→ **Task directions**: Given the material below, output exactly the lines from the line with "[195,176,242,221]" to the line with "[668,378,797,454]", both ends included, and no other lines.

→ **Record extracts**:

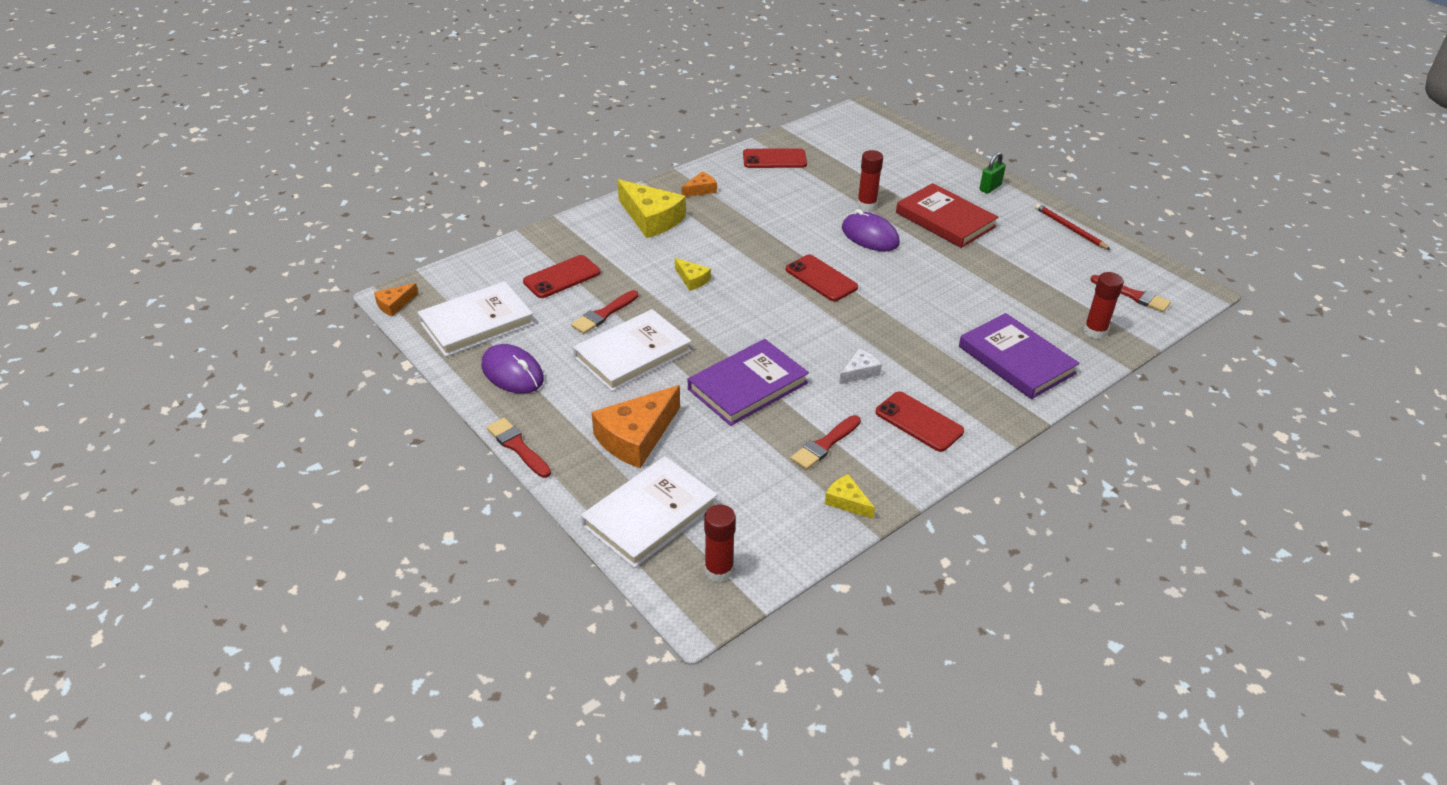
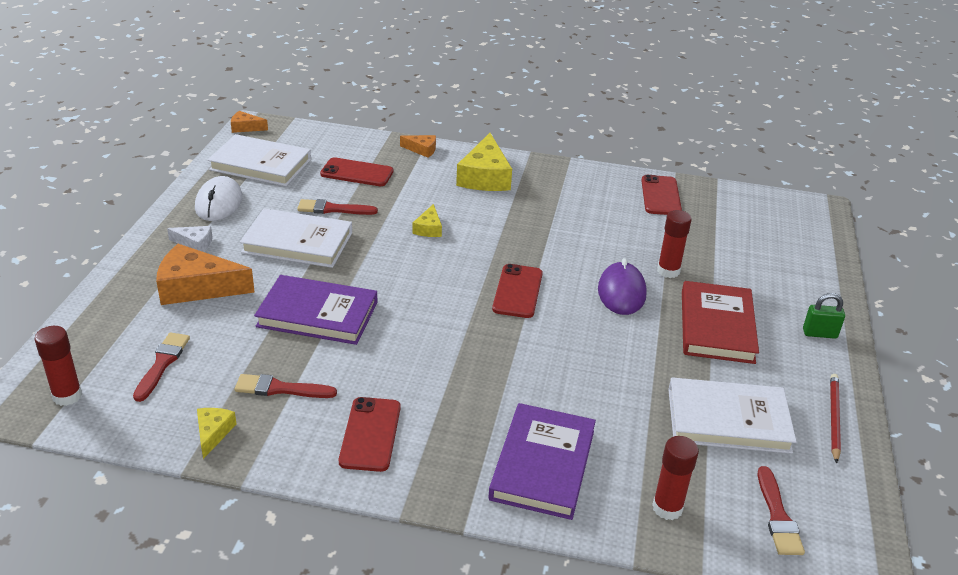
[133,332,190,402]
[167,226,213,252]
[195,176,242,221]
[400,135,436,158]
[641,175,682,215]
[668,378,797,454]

==

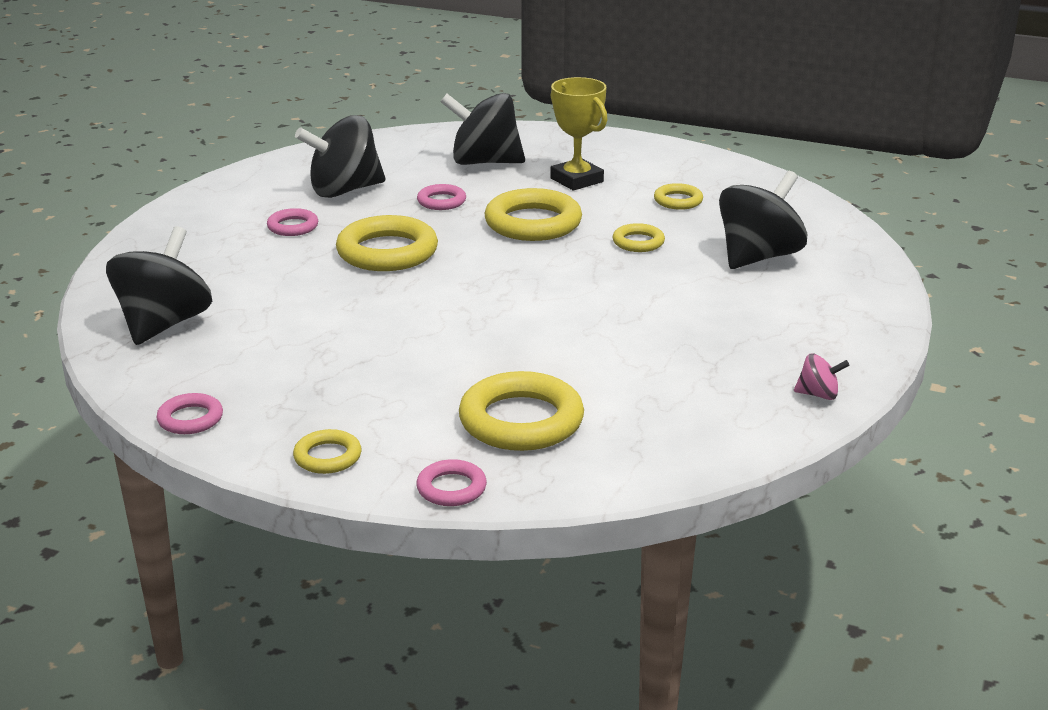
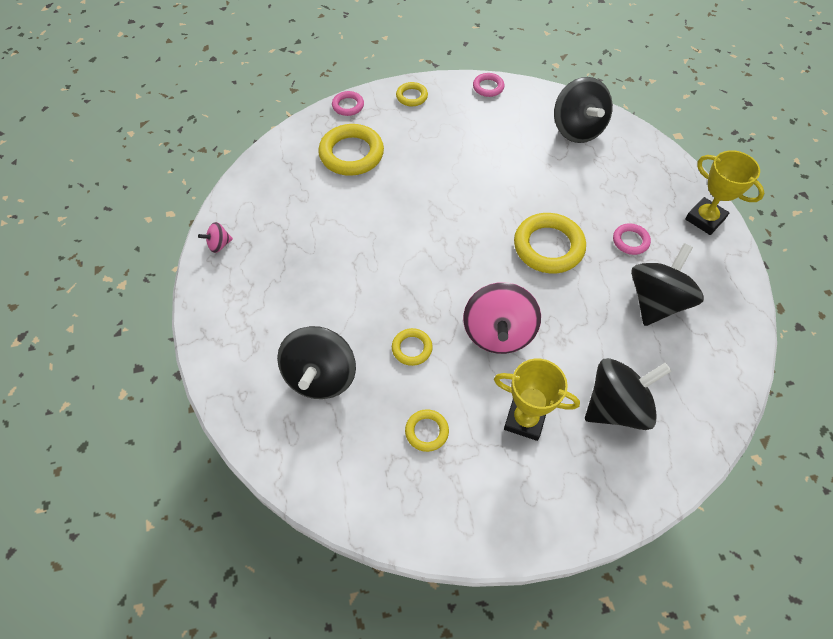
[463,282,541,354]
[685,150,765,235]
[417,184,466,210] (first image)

→ **Response**:
[195,176,242,221]
[400,135,436,158]
[641,175,682,215]
[668,378,797,454]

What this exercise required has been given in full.